**Material provided:**
━━━━━━
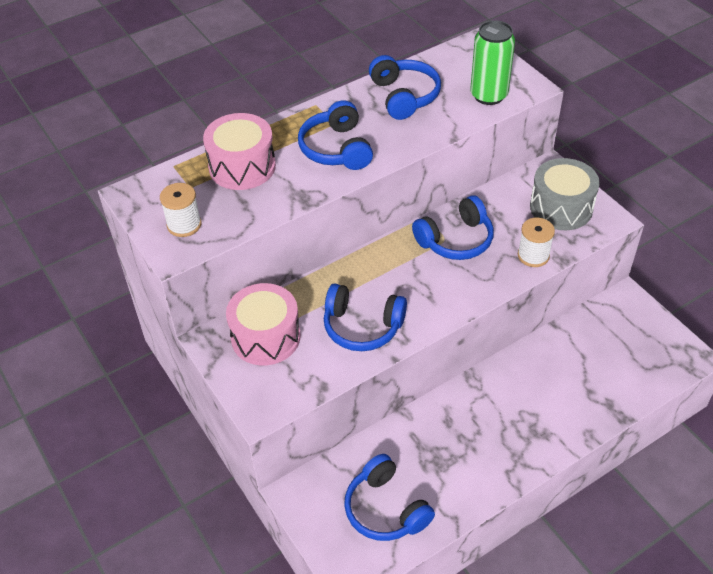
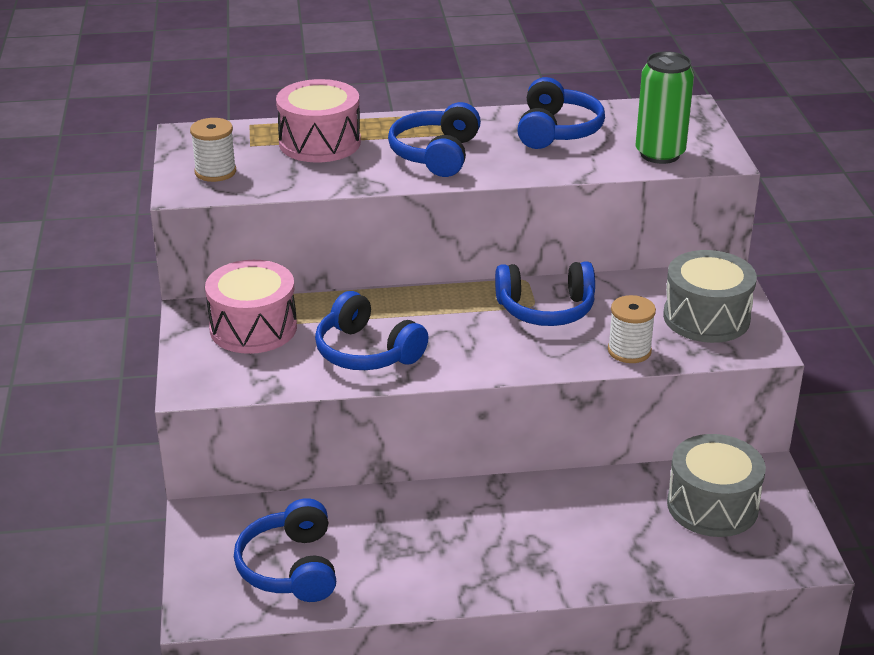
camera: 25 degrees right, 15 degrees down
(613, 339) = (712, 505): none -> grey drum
━━━━━━
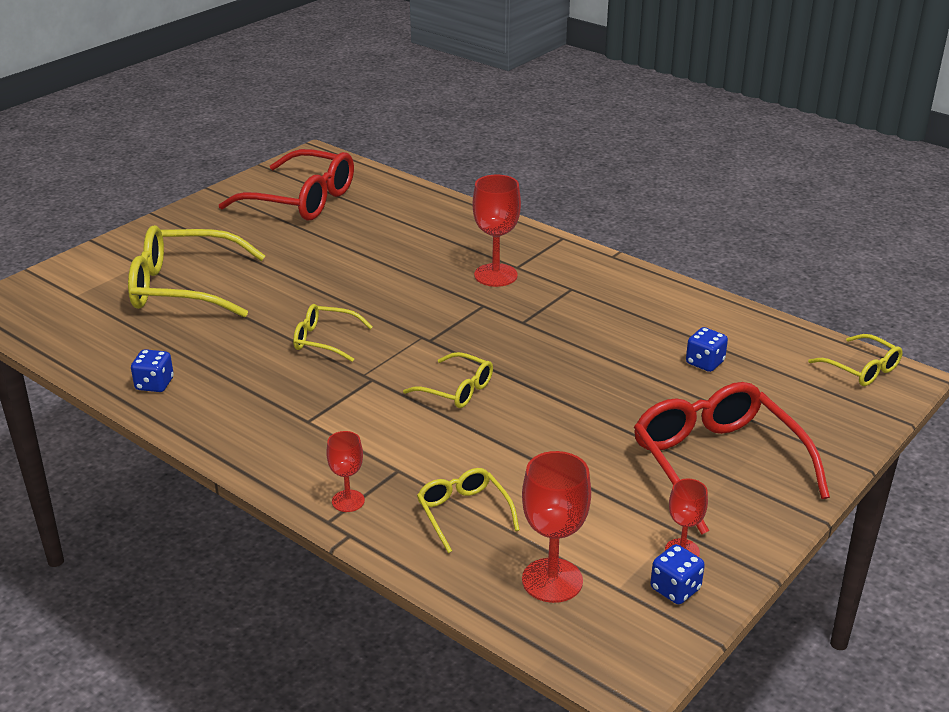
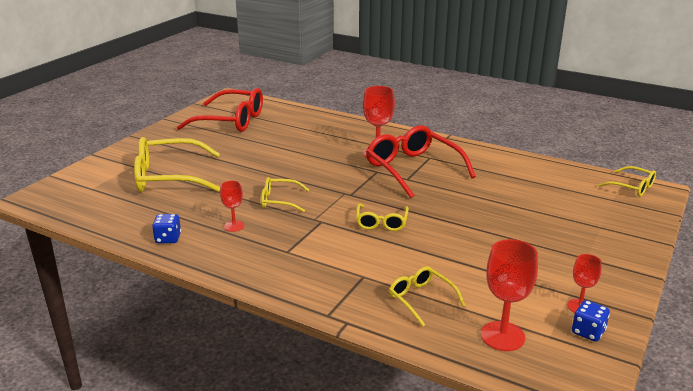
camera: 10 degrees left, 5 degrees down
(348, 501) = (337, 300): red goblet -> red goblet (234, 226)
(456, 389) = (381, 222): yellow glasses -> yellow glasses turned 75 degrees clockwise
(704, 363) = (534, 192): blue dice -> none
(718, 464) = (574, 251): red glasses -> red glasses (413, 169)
━━━━━━
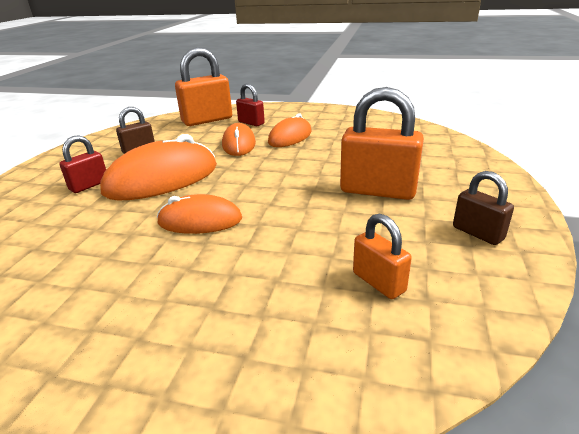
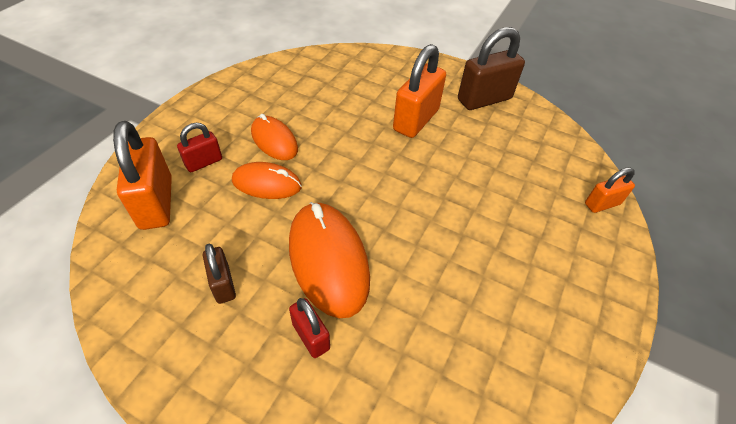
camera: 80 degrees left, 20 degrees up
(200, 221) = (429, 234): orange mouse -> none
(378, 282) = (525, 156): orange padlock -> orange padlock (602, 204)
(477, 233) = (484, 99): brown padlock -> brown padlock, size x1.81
━━━━━━
**Action item:** Go through the listing above and write out exactly the lines starting with the one holding "camera: 80 degrees left, 20 degrees up" and running through the one holding "(477, 233) = (484, 99): brown", ends included, and no others.

**Answer section:**
camera: 80 degrees left, 20 degrees up
(200, 221) = (429, 234): orange mouse -> none
(378, 282) = (525, 156): orange padlock -> orange padlock (602, 204)
(477, 233) = (484, 99): brown padlock -> brown padlock, size x1.81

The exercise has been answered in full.